*DIRECTIONS:*
Retype every line of text in the material below character for character, and leave the pictures out of your answer.

*RECORDED DATA:*
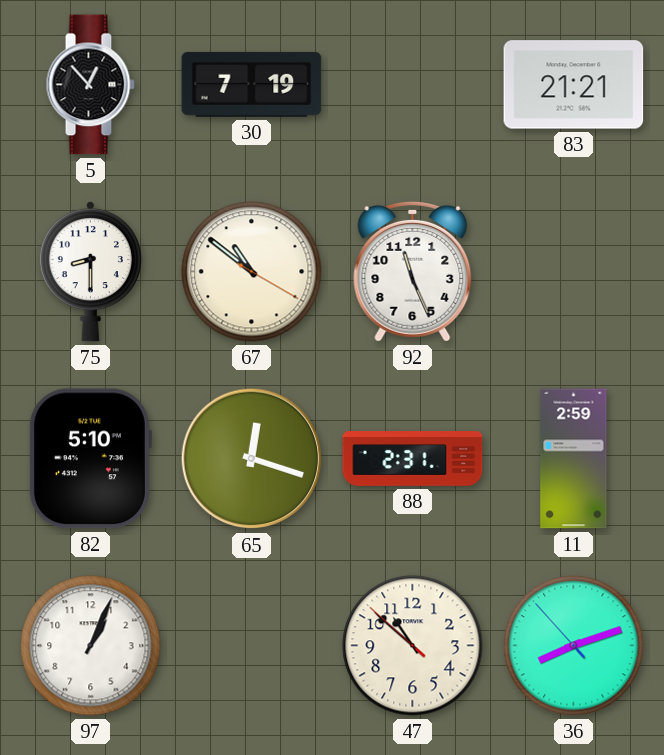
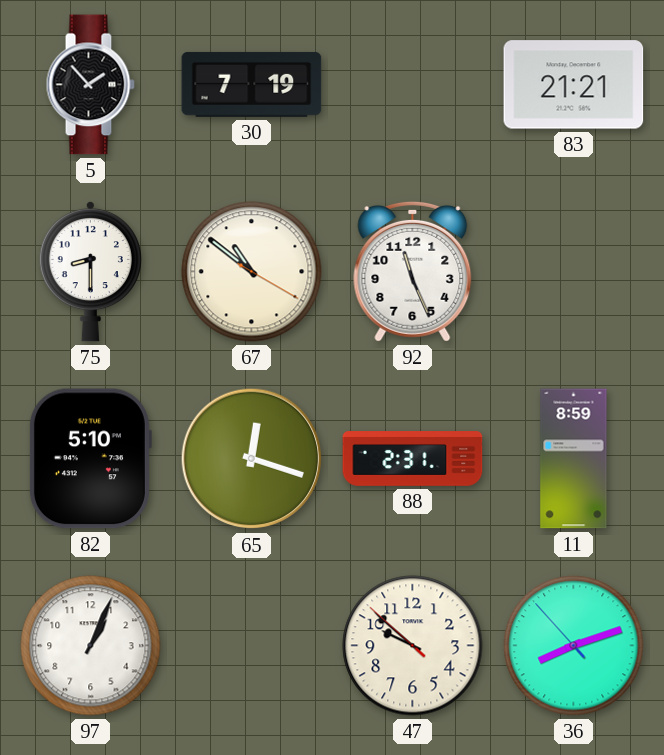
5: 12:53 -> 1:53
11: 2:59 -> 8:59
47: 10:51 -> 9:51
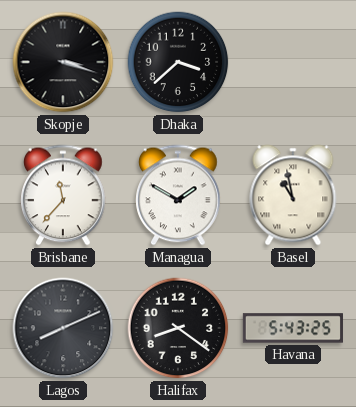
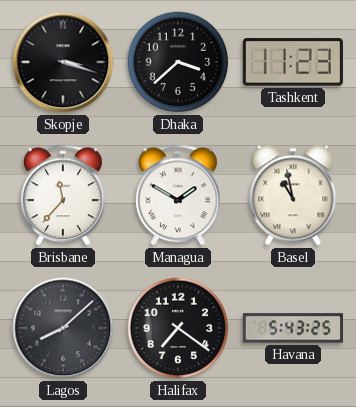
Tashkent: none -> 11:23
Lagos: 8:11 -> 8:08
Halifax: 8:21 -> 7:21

*OUTPUT:*
5: 12:53 -> 1:53
11: 2:59 -> 8:59
47: 10:51 -> 9:51
Tashkent: none -> 11:23
Lagos: 8:11 -> 8:08
Halifax: 8:21 -> 7:21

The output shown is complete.